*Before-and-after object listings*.
++++++++++
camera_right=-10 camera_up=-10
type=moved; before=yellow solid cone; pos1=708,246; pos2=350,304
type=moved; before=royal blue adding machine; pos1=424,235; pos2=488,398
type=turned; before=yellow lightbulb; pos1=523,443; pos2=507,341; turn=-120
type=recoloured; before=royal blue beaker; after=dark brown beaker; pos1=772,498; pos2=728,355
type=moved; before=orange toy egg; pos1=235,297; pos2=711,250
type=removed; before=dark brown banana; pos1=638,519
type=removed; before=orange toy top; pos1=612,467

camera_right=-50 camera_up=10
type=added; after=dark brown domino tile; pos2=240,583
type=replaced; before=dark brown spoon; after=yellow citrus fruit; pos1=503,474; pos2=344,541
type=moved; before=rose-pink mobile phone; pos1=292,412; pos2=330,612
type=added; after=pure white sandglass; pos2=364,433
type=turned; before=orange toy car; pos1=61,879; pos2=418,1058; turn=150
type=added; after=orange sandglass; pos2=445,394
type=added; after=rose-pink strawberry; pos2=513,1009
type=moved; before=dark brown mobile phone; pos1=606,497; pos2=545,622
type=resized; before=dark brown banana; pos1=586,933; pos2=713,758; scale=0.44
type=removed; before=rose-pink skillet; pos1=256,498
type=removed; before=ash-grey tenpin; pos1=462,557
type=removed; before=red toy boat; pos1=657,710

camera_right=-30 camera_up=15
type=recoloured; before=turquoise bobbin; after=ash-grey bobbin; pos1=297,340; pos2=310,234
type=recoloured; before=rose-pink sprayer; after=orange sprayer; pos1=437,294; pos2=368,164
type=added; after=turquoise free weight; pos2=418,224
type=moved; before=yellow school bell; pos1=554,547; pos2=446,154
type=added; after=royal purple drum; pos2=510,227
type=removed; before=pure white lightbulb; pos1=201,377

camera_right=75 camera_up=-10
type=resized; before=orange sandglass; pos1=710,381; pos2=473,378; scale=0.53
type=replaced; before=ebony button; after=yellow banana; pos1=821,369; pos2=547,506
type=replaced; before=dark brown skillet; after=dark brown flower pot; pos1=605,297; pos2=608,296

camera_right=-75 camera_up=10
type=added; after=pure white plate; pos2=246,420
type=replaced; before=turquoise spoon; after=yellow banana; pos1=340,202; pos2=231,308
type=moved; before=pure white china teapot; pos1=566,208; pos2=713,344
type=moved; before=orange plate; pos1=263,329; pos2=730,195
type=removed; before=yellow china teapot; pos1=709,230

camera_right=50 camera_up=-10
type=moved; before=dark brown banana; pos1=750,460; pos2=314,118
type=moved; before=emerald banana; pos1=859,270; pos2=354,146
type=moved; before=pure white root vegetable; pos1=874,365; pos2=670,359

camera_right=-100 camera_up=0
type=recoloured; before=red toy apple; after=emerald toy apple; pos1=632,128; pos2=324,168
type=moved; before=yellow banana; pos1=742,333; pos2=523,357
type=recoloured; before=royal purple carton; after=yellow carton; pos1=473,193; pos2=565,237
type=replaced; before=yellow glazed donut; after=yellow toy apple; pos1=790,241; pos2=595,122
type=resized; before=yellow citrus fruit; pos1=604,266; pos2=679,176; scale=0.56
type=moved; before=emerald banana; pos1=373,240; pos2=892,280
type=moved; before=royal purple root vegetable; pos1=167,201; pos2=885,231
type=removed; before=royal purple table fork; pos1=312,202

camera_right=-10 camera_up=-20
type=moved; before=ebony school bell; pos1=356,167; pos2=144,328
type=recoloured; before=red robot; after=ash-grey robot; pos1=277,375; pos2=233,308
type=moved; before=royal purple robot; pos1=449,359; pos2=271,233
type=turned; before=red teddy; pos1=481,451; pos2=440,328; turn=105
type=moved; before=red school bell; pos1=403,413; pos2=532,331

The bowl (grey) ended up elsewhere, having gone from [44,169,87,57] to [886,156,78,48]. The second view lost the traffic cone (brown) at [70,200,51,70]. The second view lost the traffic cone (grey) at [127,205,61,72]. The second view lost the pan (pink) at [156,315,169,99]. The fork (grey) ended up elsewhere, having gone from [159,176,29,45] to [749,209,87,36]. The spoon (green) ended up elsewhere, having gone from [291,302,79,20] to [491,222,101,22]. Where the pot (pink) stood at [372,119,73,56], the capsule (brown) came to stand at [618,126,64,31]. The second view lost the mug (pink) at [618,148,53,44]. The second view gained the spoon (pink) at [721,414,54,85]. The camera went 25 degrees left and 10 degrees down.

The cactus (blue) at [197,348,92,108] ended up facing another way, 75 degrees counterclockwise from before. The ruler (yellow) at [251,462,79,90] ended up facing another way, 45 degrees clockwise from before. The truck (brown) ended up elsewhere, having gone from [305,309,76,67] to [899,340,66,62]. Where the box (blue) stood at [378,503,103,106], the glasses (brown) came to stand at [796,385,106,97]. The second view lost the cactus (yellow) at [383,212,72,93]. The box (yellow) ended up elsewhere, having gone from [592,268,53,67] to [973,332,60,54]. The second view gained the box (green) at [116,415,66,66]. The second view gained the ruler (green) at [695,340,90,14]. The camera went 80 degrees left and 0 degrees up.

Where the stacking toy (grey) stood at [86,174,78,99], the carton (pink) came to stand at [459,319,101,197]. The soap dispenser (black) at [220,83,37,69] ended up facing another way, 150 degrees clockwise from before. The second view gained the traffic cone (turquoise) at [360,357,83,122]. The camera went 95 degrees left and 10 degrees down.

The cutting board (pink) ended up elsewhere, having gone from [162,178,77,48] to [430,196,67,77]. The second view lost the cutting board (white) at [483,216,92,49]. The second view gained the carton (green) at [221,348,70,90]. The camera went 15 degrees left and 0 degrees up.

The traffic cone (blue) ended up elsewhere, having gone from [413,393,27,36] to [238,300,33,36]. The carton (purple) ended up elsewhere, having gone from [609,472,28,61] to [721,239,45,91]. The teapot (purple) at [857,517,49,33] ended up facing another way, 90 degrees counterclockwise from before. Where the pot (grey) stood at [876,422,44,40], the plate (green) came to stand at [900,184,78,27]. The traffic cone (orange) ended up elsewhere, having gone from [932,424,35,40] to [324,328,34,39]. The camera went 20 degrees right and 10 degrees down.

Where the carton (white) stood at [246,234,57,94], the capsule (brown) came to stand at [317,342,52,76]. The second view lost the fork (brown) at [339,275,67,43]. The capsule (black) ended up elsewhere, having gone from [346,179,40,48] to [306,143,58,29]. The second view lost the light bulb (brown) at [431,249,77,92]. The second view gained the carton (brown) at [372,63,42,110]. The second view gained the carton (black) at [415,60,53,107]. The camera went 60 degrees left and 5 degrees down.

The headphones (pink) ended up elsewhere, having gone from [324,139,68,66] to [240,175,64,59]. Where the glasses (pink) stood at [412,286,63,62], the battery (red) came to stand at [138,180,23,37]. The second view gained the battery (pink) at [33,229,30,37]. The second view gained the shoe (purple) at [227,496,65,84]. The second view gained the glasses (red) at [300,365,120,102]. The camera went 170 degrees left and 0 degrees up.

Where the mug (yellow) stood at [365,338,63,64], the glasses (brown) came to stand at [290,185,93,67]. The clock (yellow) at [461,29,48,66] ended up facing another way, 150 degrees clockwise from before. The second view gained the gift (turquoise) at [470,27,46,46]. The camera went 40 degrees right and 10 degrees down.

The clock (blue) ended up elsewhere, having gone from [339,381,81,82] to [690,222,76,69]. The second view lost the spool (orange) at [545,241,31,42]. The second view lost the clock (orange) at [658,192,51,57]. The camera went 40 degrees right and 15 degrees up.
++++++++++
*Requirement*.
I'd like the lines above from the one with "type=moved; before=yellow solid" up to and including the one with "type=turned; before=yellow lightbulb;" copied exactly, with no other lines.

*Answer section*.
type=moved; before=yellow solid cone; pos1=708,246; pos2=350,304
type=moved; before=royal blue adding machine; pos1=424,235; pos2=488,398
type=turned; before=yellow lightbulb; pos1=523,443; pos2=507,341; turn=-120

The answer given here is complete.